___ Exercise materials

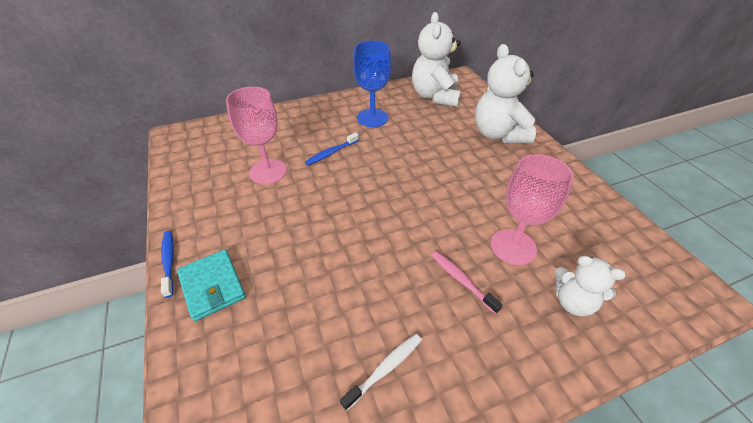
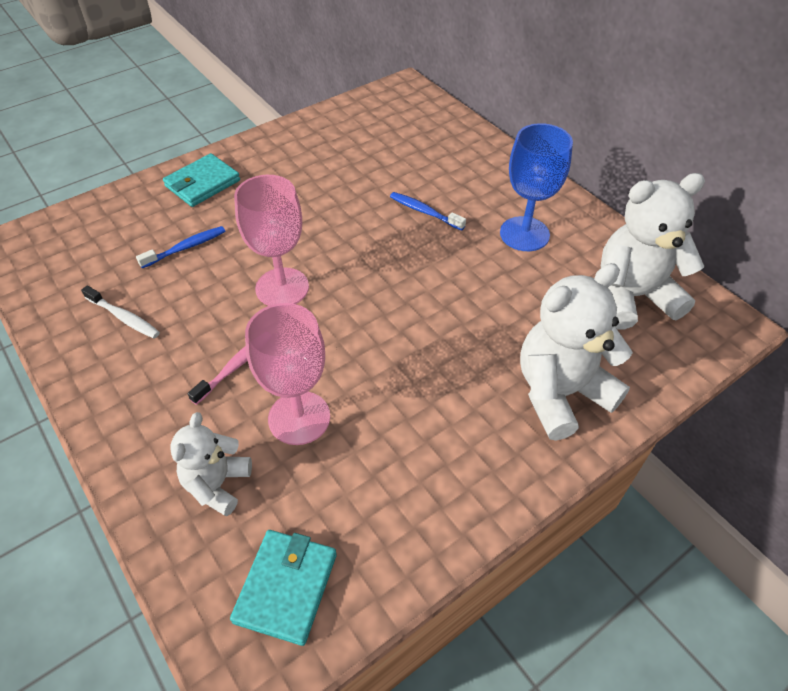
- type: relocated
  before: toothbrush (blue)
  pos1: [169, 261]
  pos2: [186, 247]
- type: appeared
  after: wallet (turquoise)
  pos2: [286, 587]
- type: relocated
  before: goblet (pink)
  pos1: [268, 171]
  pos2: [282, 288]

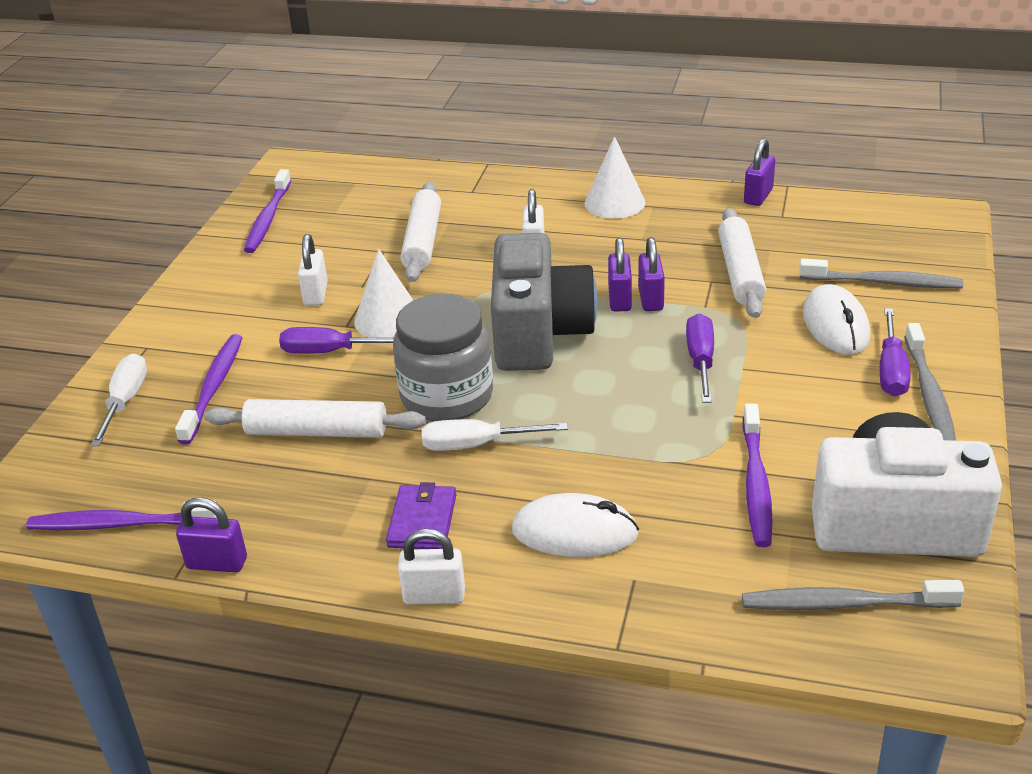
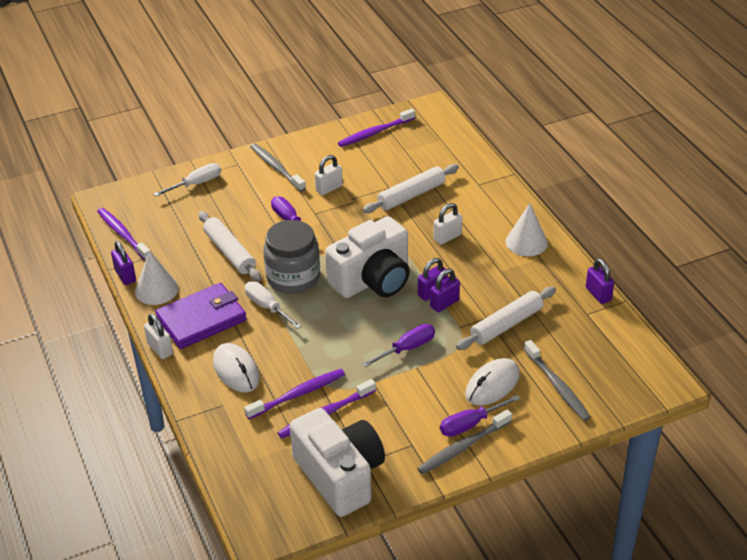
- type: relocated
  before: cone (white)
  pos1: [388, 319]
  pos2: [156, 290]
- type: size
  before: wallet (purple)
  pos1: [422, 521]
  pos2: [201, 319]
  scale: 1.77
- type: relocated
  before: toothbrush (purple)
  pos1: [213, 388]
  pos2: [297, 394]
- type: relocated
  before: toothbrush (grey)
  pos1: [845, 604]
  pos2: [276, 168]
- type: colour
  before: camera (grey)
  after: camera (white)
  pos1: [539, 333]
  pos2: [373, 280]
- type: spun
  before: padlock (purple)
  pos1: [758, 196]
  pos2: [598, 294]
  turn: 75

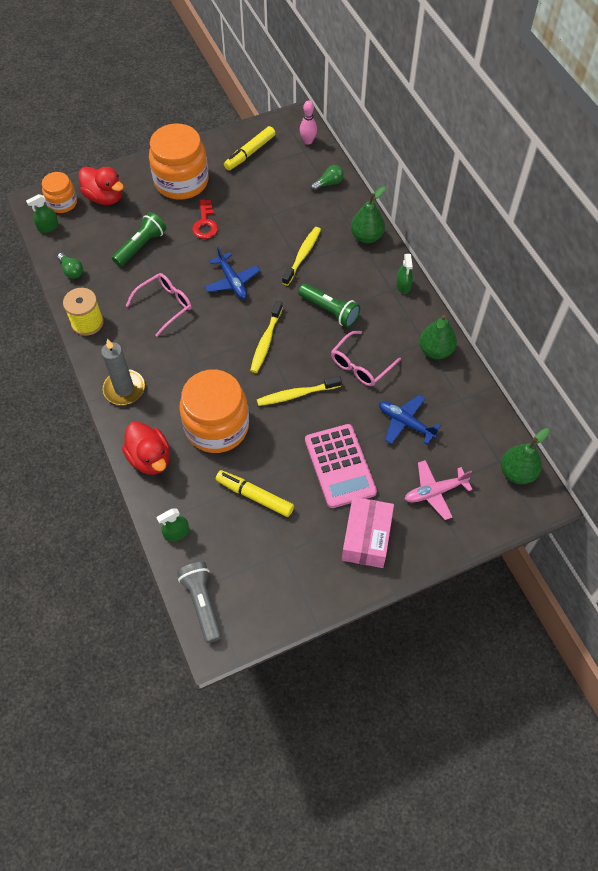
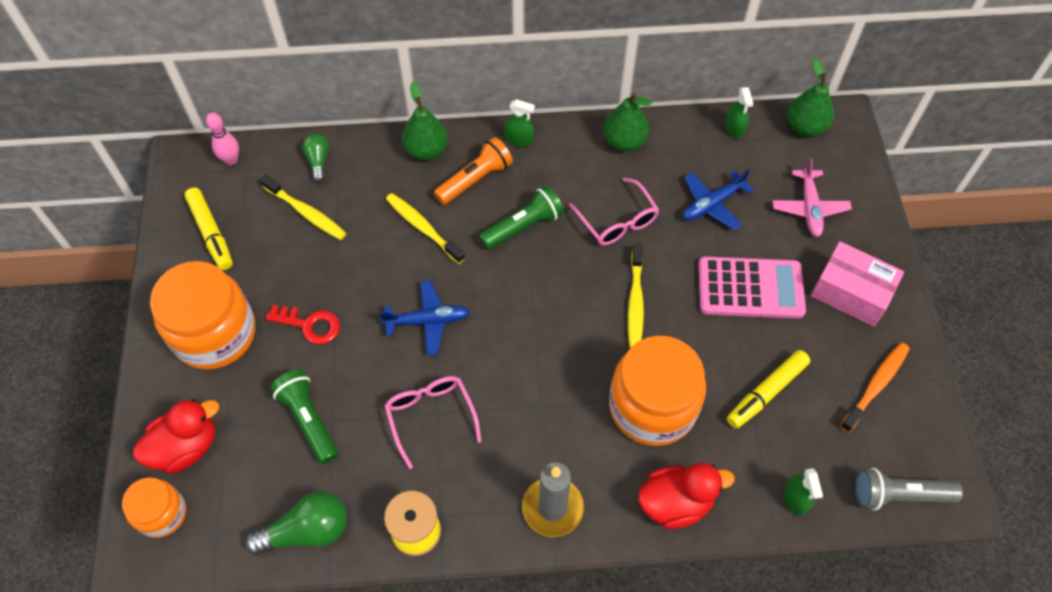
- type: size
  before: light bulb (green)
  pos1: [71, 270]
  pos2: [307, 531]
  scale: 1.68
- type: relocated
  before: toothbrush (yellow)
  pos1: [266, 341]
  pos2: [306, 213]
- type: appeared
  after: flashlight (orange)
  pos2: [475, 179]
- type: relocated
  before: spray bottle (green)
  pos1: [48, 227]
  pos2: [734, 128]
- type: appeared
  after: toothbrush (orange)
  pos2: [876, 385]

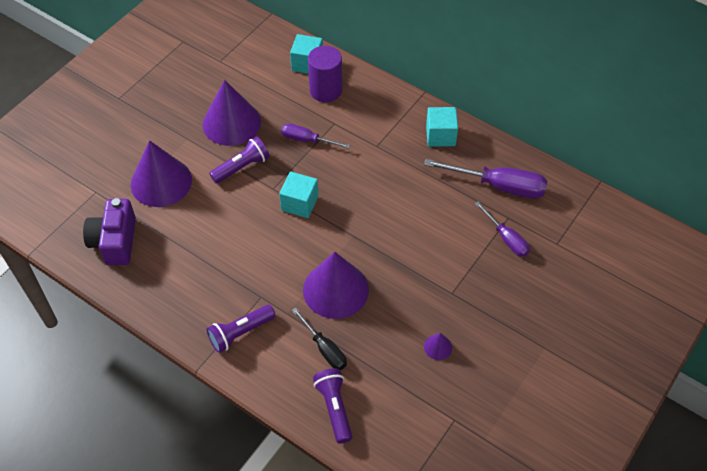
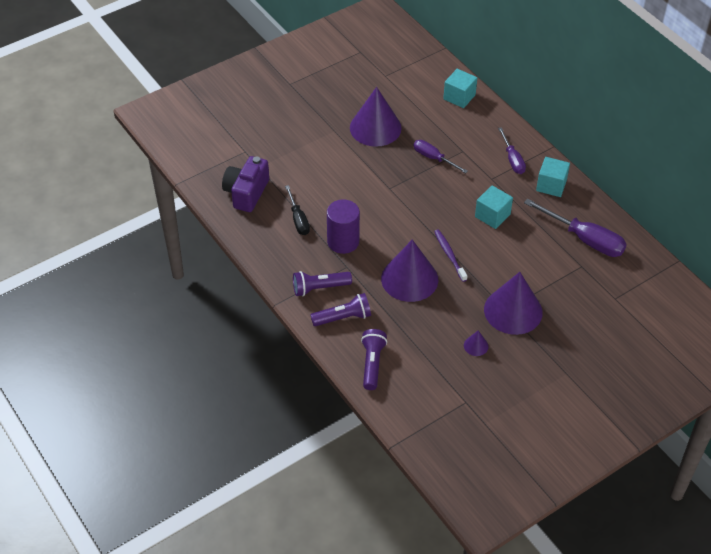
- type: relocated
  before: screwdriver (black)
  pos1: [324, 348]
  pos2: [298, 219]
- type: relocated
  before: flashlight (purple)
  pos1: [242, 167]
  pos2: [343, 317]
- type: relocated
  before: cylinder (purple)
  pos1: [325, 90]
  pos2: [343, 241]
- type: appeared
  after: toothbrush (purple)
  pos2: [449, 255]
- type: relocated
  before: cube (turquoise)
  pos1: [299, 203]
  pos2: [492, 215]
- type: relocated
  before: cone (purple)
  pos1: [161, 182]
  pos2: [513, 311]
- type: relocated
  before: screwdriver (purple)
  pos1: [506, 238]
  pos2: [512, 159]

______

◆ **The task**: All that is required is the lines from the line containing "pos2: [276, 168]" through the end of the records above, copied exactly, and none of the pictures.

◆ **Solution to this problem**:
  pos2: [276, 168]
- type: colour
  before: camera (grey)
  after: camera (white)
  pos1: [539, 333]
  pos2: [373, 280]
- type: spun
  before: padlock (purple)
  pos1: [758, 196]
  pos2: [598, 294]
  turn: 75

- type: size
  before: light bulb (green)
  pos1: [71, 270]
  pos2: [307, 531]
  scale: 1.68
- type: relocated
  before: toothbrush (yellow)
  pos1: [266, 341]
  pos2: [306, 213]
- type: appeared
  after: flashlight (orange)
  pos2: [475, 179]
- type: relocated
  before: spray bottle (green)
  pos1: [48, 227]
  pos2: [734, 128]
- type: appeared
  after: toothbrush (orange)
  pos2: [876, 385]

- type: relocated
  before: screwdriver (black)
  pos1: [324, 348]
  pos2: [298, 219]
- type: relocated
  before: flashlight (purple)
  pos1: [242, 167]
  pos2: [343, 317]
- type: relocated
  before: cylinder (purple)
  pos1: [325, 90]
  pos2: [343, 241]
- type: appeared
  after: toothbrush (purple)
  pos2: [449, 255]
- type: relocated
  before: cube (turquoise)
  pos1: [299, 203]
  pos2: [492, 215]
- type: relocated
  before: cone (purple)
  pos1: [161, 182]
  pos2: [513, 311]
- type: relocated
  before: screwdriver (purple)
  pos1: [506, 238]
  pos2: [512, 159]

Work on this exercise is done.